### Problem requirements
Word for word, repeat all of the entries.

(Object transformation records)
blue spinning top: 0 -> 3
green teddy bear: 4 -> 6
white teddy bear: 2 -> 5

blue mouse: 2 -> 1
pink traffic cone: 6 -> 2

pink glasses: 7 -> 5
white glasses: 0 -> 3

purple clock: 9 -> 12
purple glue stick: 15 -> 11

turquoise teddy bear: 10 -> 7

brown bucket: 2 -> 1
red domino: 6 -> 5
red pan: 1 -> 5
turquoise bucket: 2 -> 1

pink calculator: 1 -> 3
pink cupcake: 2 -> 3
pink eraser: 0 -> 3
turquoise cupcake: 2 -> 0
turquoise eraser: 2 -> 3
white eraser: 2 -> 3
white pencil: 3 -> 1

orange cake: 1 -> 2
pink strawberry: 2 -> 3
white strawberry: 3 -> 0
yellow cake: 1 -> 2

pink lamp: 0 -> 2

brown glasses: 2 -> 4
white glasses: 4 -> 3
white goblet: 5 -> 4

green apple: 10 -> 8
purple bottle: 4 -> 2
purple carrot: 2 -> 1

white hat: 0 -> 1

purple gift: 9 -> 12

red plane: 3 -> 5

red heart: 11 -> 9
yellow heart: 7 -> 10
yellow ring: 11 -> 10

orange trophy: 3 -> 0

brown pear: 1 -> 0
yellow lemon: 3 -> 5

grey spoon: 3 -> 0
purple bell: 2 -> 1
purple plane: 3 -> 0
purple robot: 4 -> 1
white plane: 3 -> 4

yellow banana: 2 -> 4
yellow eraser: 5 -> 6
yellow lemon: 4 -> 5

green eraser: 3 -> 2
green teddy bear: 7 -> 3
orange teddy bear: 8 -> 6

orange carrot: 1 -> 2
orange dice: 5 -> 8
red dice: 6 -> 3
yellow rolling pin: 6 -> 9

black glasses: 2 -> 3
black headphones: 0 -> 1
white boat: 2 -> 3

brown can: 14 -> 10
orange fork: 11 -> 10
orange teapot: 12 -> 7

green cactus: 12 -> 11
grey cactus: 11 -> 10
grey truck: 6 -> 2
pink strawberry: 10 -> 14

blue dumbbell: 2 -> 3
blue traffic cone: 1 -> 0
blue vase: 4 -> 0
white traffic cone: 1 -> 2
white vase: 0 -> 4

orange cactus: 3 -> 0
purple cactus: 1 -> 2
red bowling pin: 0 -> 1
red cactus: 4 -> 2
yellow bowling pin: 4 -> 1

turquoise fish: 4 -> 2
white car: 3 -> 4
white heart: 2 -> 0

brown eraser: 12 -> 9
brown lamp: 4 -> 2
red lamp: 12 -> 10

### Reply
blue spinning top: 0 -> 3
green teddy bear: 4 -> 6
white teddy bear: 2 -> 5

blue mouse: 2 -> 1
pink traffic cone: 6 -> 2

pink glasses: 7 -> 5
white glasses: 0 -> 3

purple clock: 9 -> 12
purple glue stick: 15 -> 11

turquoise teddy bear: 10 -> 7

brown bucket: 2 -> 1
red domino: 6 -> 5
red pan: 1 -> 5
turquoise bucket: 2 -> 1

pink calculator: 1 -> 3
pink cupcake: 2 -> 3
pink eraser: 0 -> 3
turquoise cupcake: 2 -> 0
turquoise eraser: 2 -> 3
white eraser: 2 -> 3
white pencil: 3 -> 1

orange cake: 1 -> 2
pink strawberry: 2 -> 3
white strawberry: 3 -> 0
yellow cake: 1 -> 2

pink lamp: 0 -> 2

brown glasses: 2 -> 4
white glasses: 4 -> 3
white goblet: 5 -> 4

green apple: 10 -> 8
purple bottle: 4 -> 2
purple carrot: 2 -> 1

white hat: 0 -> 1

purple gift: 9 -> 12

red plane: 3 -> 5

red heart: 11 -> 9
yellow heart: 7 -> 10
yellow ring: 11 -> 10

orange trophy: 3 -> 0

brown pear: 1 -> 0
yellow lemon: 3 -> 5

grey spoon: 3 -> 0
purple bell: 2 -> 1
purple plane: 3 -> 0
purple robot: 4 -> 1
white plane: 3 -> 4

yellow banana: 2 -> 4
yellow eraser: 5 -> 6
yellow lemon: 4 -> 5

green eraser: 3 -> 2
green teddy bear: 7 -> 3
orange teddy bear: 8 -> 6

orange carrot: 1 -> 2
orange dice: 5 -> 8
red dice: 6 -> 3
yellow rolling pin: 6 -> 9

black glasses: 2 -> 3
black headphones: 0 -> 1
white boat: 2 -> 3

brown can: 14 -> 10
orange fork: 11 -> 10
orange teapot: 12 -> 7

green cactus: 12 -> 11
grey cactus: 11 -> 10
grey truck: 6 -> 2
pink strawberry: 10 -> 14

blue dumbbell: 2 -> 3
blue traffic cone: 1 -> 0
blue vase: 4 -> 0
white traffic cone: 1 -> 2
white vase: 0 -> 4

orange cactus: 3 -> 0
purple cactus: 1 -> 2
red bowling pin: 0 -> 1
red cactus: 4 -> 2
yellow bowling pin: 4 -> 1

turquoise fish: 4 -> 2
white car: 3 -> 4
white heart: 2 -> 0

brown eraser: 12 -> 9
brown lamp: 4 -> 2
red lamp: 12 -> 10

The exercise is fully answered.